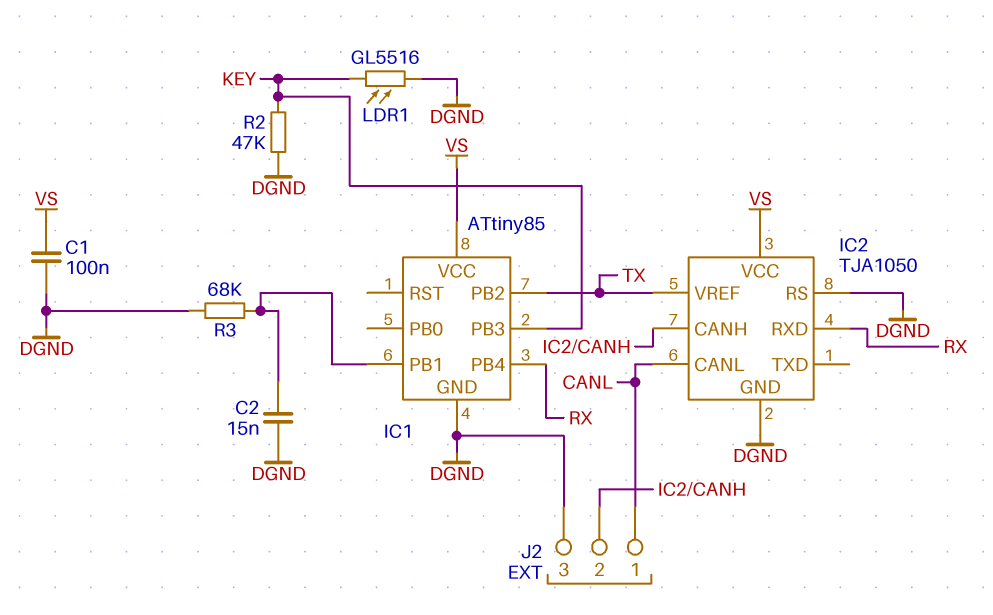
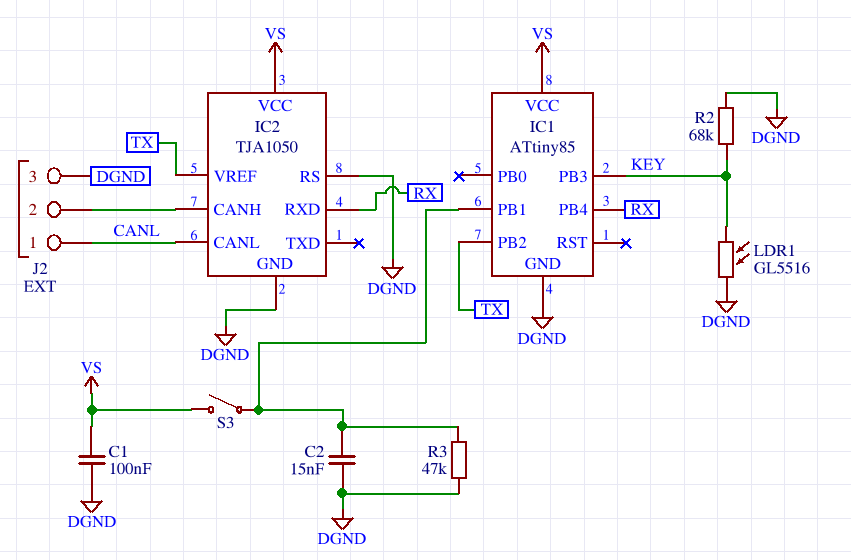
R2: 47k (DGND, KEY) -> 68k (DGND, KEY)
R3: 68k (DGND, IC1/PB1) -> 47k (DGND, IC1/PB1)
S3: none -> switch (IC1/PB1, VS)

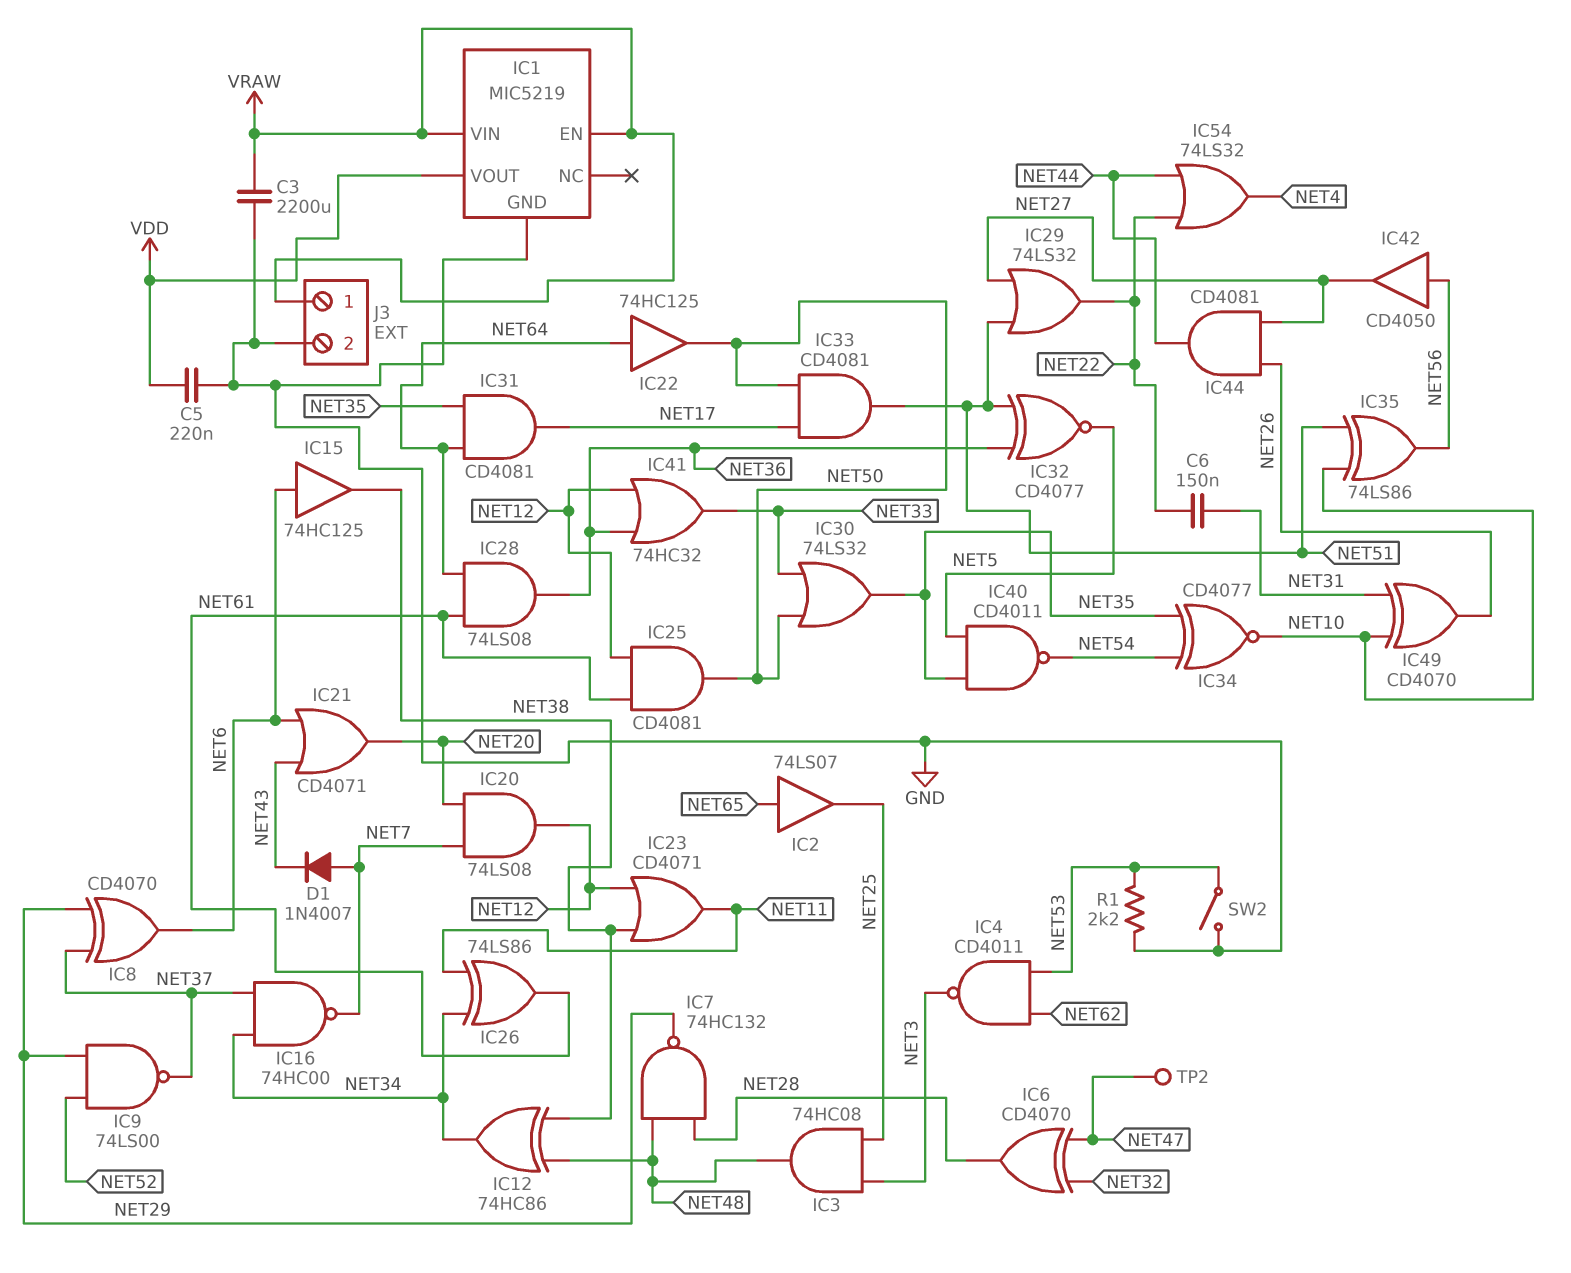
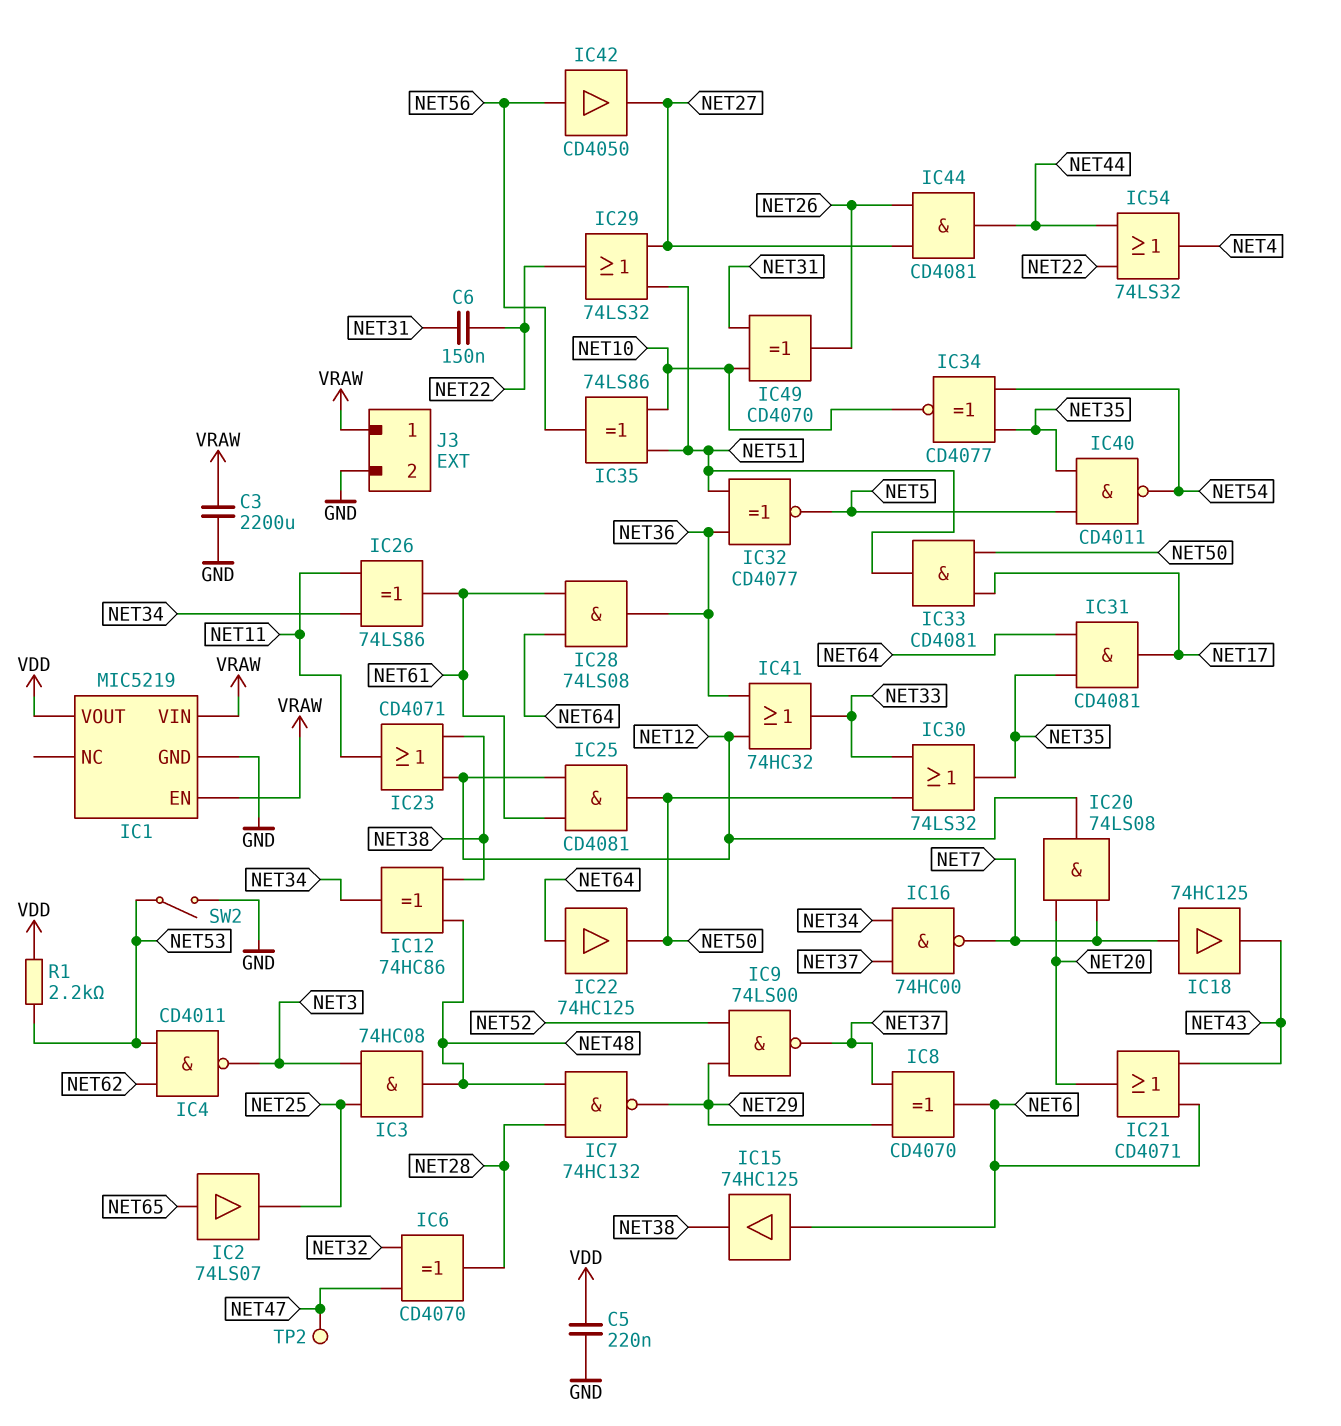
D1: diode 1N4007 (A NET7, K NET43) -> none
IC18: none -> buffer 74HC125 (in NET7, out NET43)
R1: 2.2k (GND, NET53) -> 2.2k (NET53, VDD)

● ● ● ●

Activity:
Could the entries above be restated word for word, with the pictures left out?

Response for this exercise:
R2: 47k (DGND, KEY) -> 68k (DGND, KEY)
R3: 68k (DGND, IC1/PB1) -> 47k (DGND, IC1/PB1)
S3: none -> switch (IC1/PB1, VS)

D1: diode 1N4007 (A NET7, K NET43) -> none
IC18: none -> buffer 74HC125 (in NET7, out NET43)
R1: 2.2k (GND, NET53) -> 2.2k (NET53, VDD)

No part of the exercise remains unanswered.